DESCRIPTION OF THE TASK
Scan the entries below and return each line that contains "grey".

_ _ _ _ _ _ _

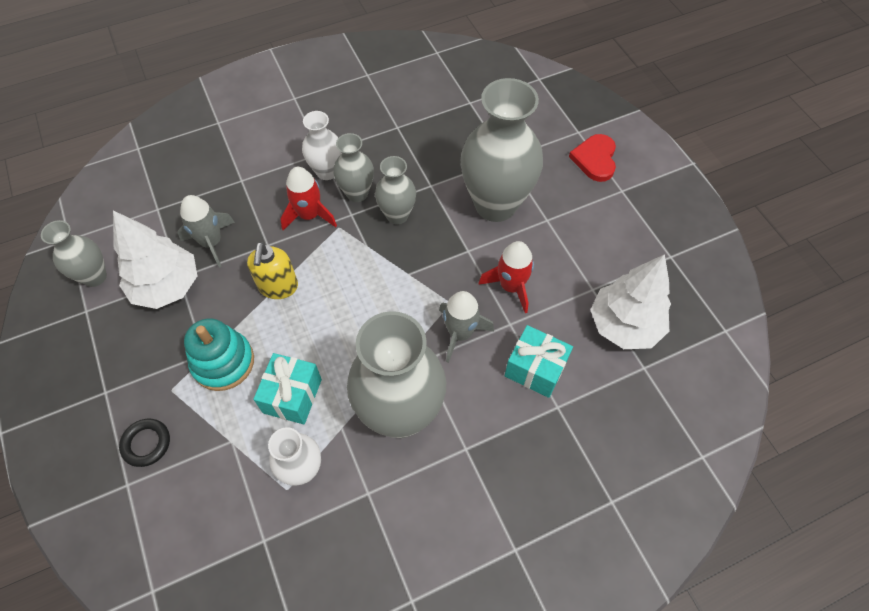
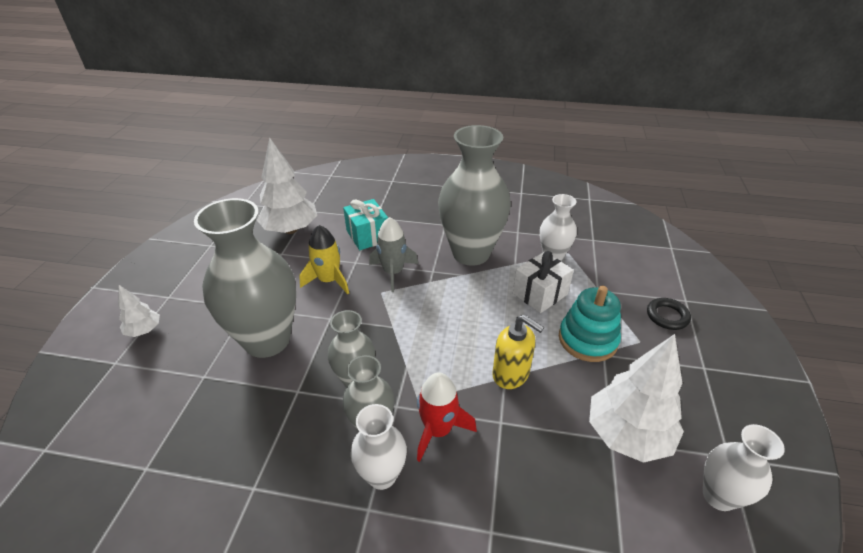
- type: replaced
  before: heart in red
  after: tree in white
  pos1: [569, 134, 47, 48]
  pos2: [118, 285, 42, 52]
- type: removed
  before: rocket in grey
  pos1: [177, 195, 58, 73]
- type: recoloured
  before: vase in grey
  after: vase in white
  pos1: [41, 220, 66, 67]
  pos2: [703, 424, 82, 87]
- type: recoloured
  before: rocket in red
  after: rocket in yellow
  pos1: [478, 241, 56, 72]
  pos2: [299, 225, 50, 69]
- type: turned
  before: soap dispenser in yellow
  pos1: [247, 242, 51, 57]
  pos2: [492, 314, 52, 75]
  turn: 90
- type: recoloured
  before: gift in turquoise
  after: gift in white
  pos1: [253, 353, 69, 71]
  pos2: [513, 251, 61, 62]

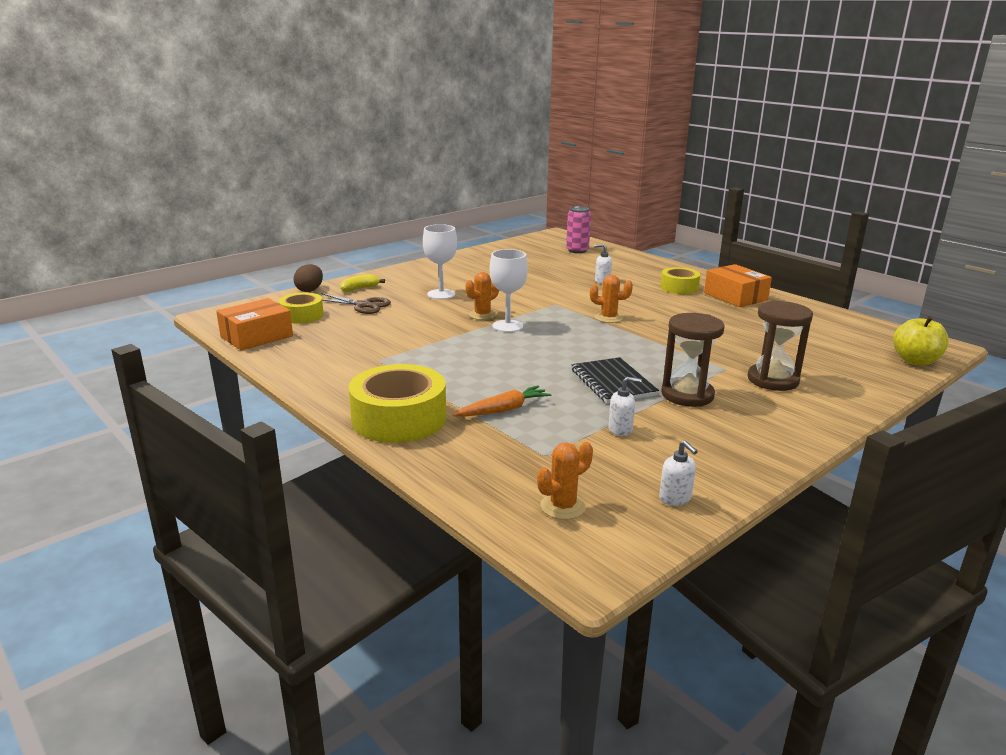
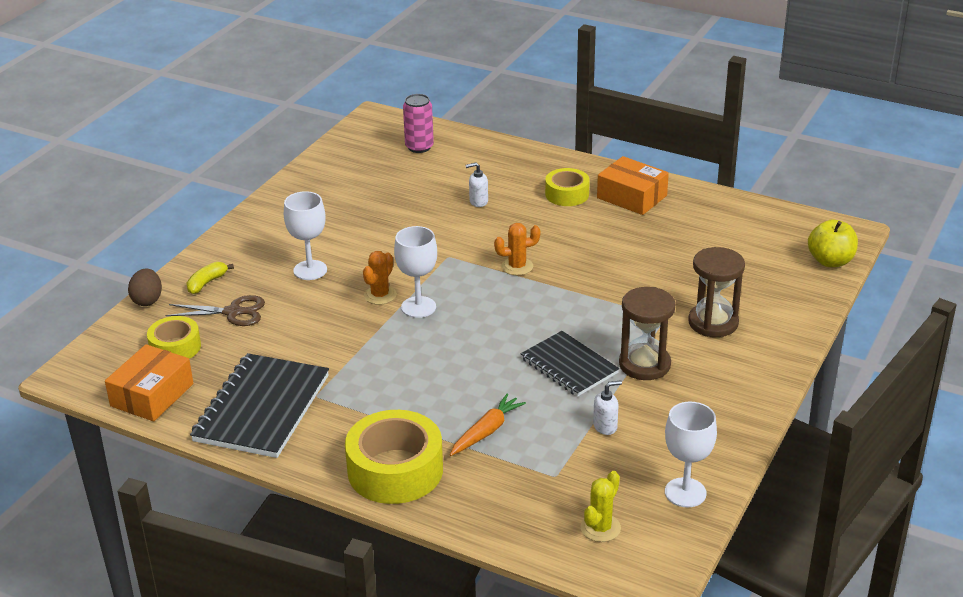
- type: replaced
  before: soap dispenser in white
  after: goblet in white
  pos1: [659, 440, 39, 66]
  pos2: [665, 402, 52, 105]
- type: recoloured
  before: cactus in orange
  after: cactus in yellow
  pos1: [537, 442, 56, 78]
  pos2: [581, 471, 40, 71]
- type: added
  after: notebook in black
  pos2: [190, 353, 139, 105]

_ _ _ _ _ _ _

EXERCISE ANSWER
  before: rocket in grey
  before: vase in grey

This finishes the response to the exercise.